The reply should hold every line of the listing exactly, and none of its images.
Data for this task Start Marker
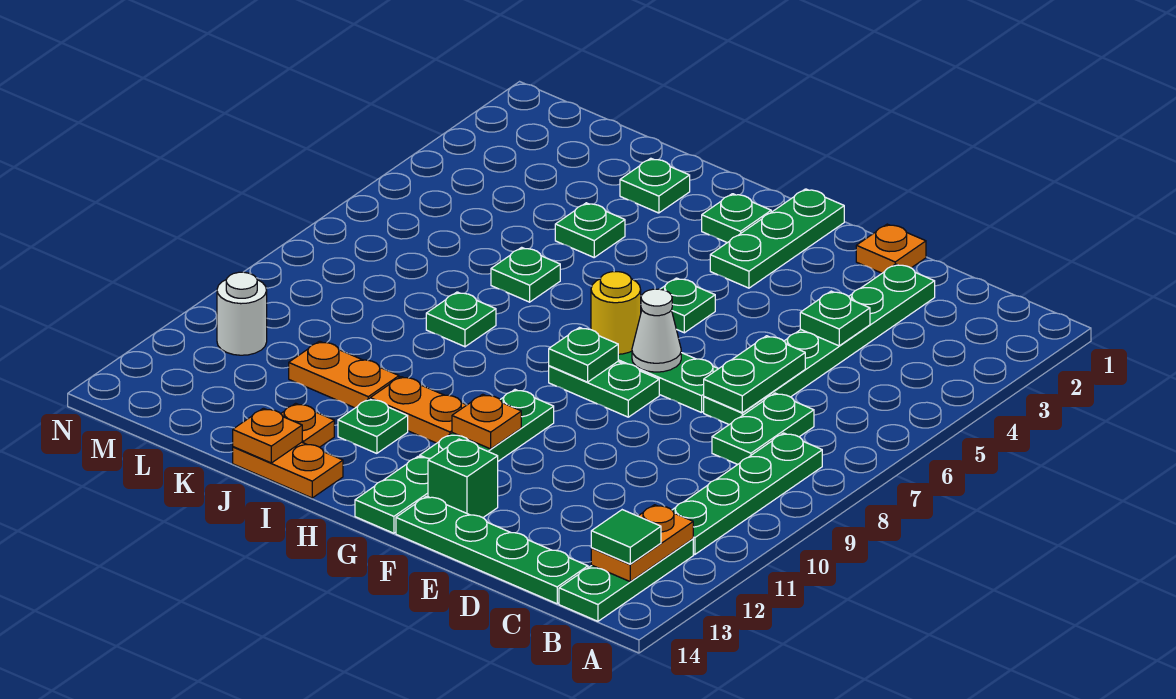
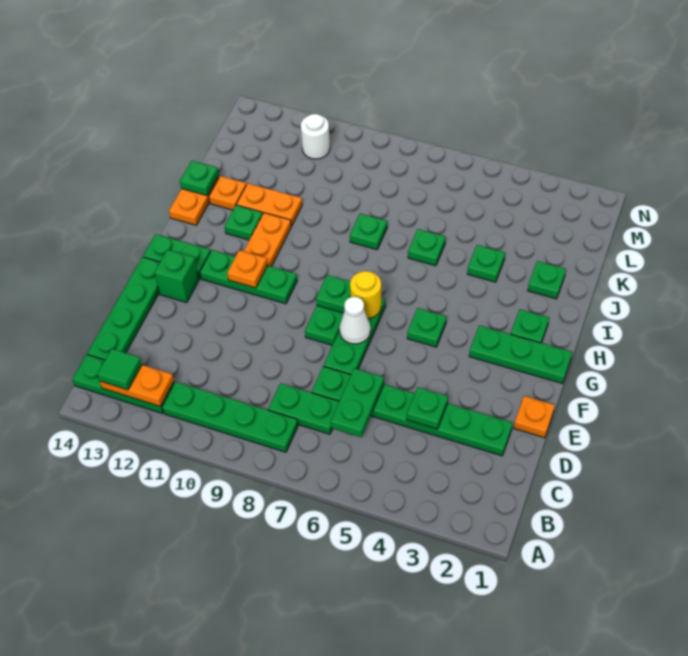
green plate D6:D7 level 2 -> green plate C6:D6 level 2
orange plate J11:K11 level 1 -> orange plate J11:J12 level 1
orange plate J14 level 2 -> green plate J14 level 2

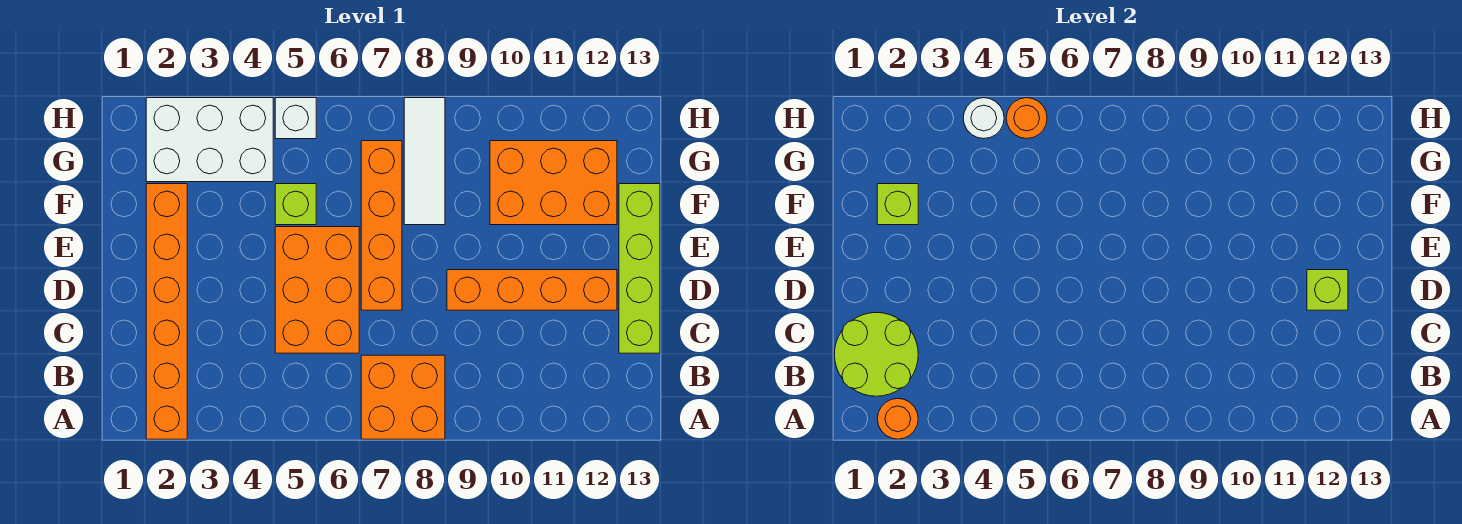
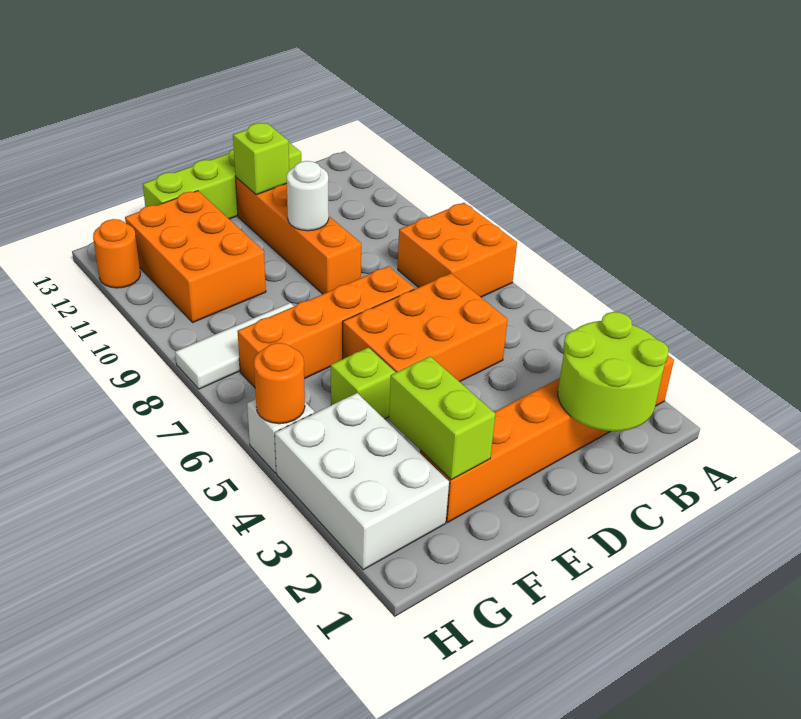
orange round brick A2 level 2 -> orange round brick H12 level 1
lime brick F2 level 2 -> lime brick F2:F3 level 2
white round brick H4 level 2 -> white round brick D10 level 2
Data for this task End Marker
-- Solution for this exercise --
green plate D6:D7 level 2 -> green plate C6:D6 level 2
orange plate J11:K11 level 1 -> orange plate J11:J12 level 1
orange plate J14 level 2 -> green plate J14 level 2

orange round brick A2 level 2 -> orange round brick H12 level 1
lime brick F2 level 2 -> lime brick F2:F3 level 2
white round brick H4 level 2 -> white round brick D10 level 2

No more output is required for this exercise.